Collection entries -

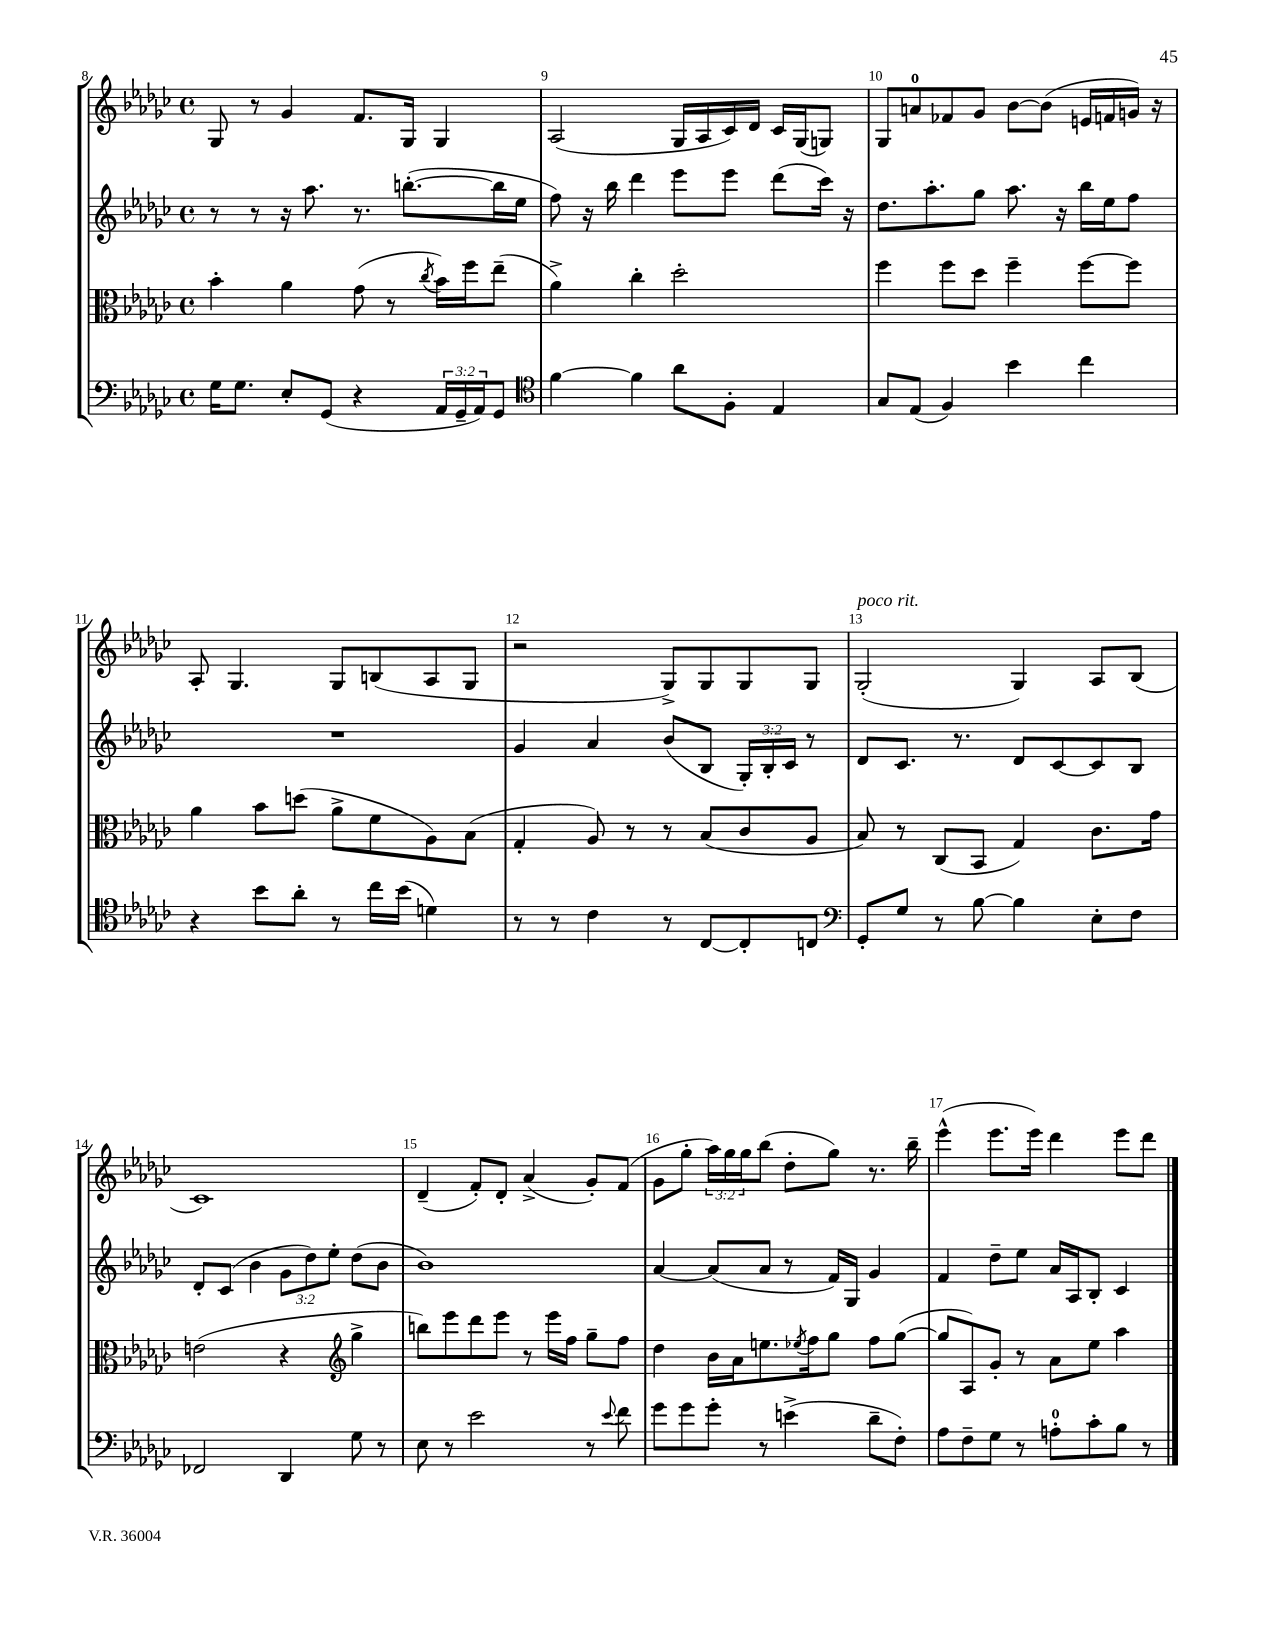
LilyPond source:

<<
\new StaffGroup <<
\new Staff = "s0" {
    \clef treble \key ges \major \defaultTimeSignature \time 4/4 \override Staff.TupletNumber.text = #tuplet-number::calc-fraction-text
    ges8 r8 ges'4 f'8. ges16 ges4 |
    aes2( ges16 aes16 ces'16) des'16 ces'16 ges16( g8) |
    ges8 a'8-0 fes'8 ges'8 bes'8~ bes'8( e'16 f'16 g'16) r16 |
    aes8-. ges4. ges8 b8( aes8 ges8 |
    r2 ges8->) ges8 ges8 ges8 |
    ges2-.^\markup { \italic "poco rit." }( ges4) aes8 bes8( |
    ces'1) |
    des'4--( f'8-.) des'8-. aes'4->( ges'8-.) f'8( |
    ges'8 ges''8-. \tuplet 3/2 { aes''16) ges''16 ges''16 } bes''8( des''8-. ges''8) r8. bes''16-- |
    ees'''4-^( ees'''8. ees'''16) des'''4 ees'''8 des'''8 \bar "|." |
}
\new Staff = "s1" {
    \clef treble \key ges \major \defaultTimeSignature \time 4/4 \override Staff.TupletNumber.text = #tuplet-number::calc-fraction-text
    r8 r8 r16 aes''8. r8. b''8.~-.( b''16 ees''16 |
    f''8) r16 bes''16 des'''4 ees'''8 ees'''8 des'''8( ces'''16) r16 |
    des''8. aes''8.-. ges''8 aes''8. r16 bes''16 ees''16 f''8 |
    R1 |
    ges'4 aes'4 bes'8( bes8 \tuplet 3/2 { ges16-.) bes16-. ces'16 } r8 |
    des'8 ces'8. r8. des'8 ces'8~ ces'8 bes8 |
    des'8-. ces'8( bes'4 \tuplet 3/2 { ges'8 des''8) ees''8-. } des''8( bes'8 |
    bes'1) |
    aes'4~ aes'8( aes'8 r8 f'16) ges16 ges'4 |
    f'4 des''8-- ees''8 aes'16 aes16 bes8-. ces'4 \bar "|." |
}
\new Staff = "s2" {
    \clef alto \key ges \major \defaultTimeSignature \time 4/4
    bes'4-. aes'4 ges'8( r8 \acciaccatura { ces''8 } bes'16) f''16 ees''8--( |
    aes'4->) ces''4-. des''2-. |
    f''4 f''8 des''8 f''4-- f''8~ f''8 |
    aes'4 bes'8 d''8( aes'8-> f'8 aes8) bes8( |
    ges4-. aes8) r8 r8 bes8( ces'8 aes8 |
    bes8) r8 ces8( bes,8 ges4) ces'8. ges'16 |
    e'2( r4 \clef treble ges''4-> |
    b''8) ees'''8 des'''8 ees'''8 r8 ees'''16 f''16 ges''8-- f''8 |
    des''4 bes'16 aes'16 e''8. \acciaccatura { ees''8 } f''16 ges''8 f''8 ges''8~( |
    ges''8 aes8) ges'8-. r8 aes'8 ees''8 aes''4 \bar "|." |
}
\new Staff = "s3" {
    \clef bass \key ges \major \defaultTimeSignature \time 4/4 \override Staff.TupletNumber.text = #tuplet-number::calc-fraction-text
    ges16 ges8. ees8-. ges,8( r4 \tuplet 3/2 { aes,16 ges,16-- aes,16) } ges,8 |
    \clef tenor f'4~ f'4 aes'8 f8-. ees4 |
    ges8 ees8( f4) bes'4 ces''4 |
    r4 bes'8 aes'8-. r8 ces''16 bes'16( d'4) |
    r8 r8 ces'4 r8 ces8~ ces8-. c8 |
    \clef bass ges,8-. ges8 r8 bes8~ bes4 ees8-. f8 |
    fes,2 des,4 ges8 r8 |
    ees8 r8 ees'2 r8 \appoggiatura { ees'8 } f'8 |
    ges'8 ges'8 ges'8-. r8 e'4->( des'8-- f8-.) |
    aes8 f8-- ges8 r8 a8-0-. ces'8-. bes8 r8 \bar "|." |
}
>>
>>
\layout { \context { \Score currentBarNumber = #8 \override BarNumber.break-visibility = ##(#f #t #t) barNumberVisibility = #all-bar-numbers-visible } }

What you will do - List every line of the material above that contains the string "time", and copy each of those lines in full.

Final result -
    \clef treble \key ges \major \defaultTimeSignature \time 4/4 \override Staff.TupletNumber.text = #tuplet-number::calc-fraction-text
    \clef treble \key ges \major \defaultTimeSignature \time 4/4 \override Staff.TupletNumber.text = #tuplet-number::calc-fraction-text
    \clef alto \key ges \major \defaultTimeSignature \time 4/4
    \clef bass \key ges \major \defaultTimeSignature \time 4/4 \override Staff.TupletNumber.text = #tuplet-number::calc-fraction-text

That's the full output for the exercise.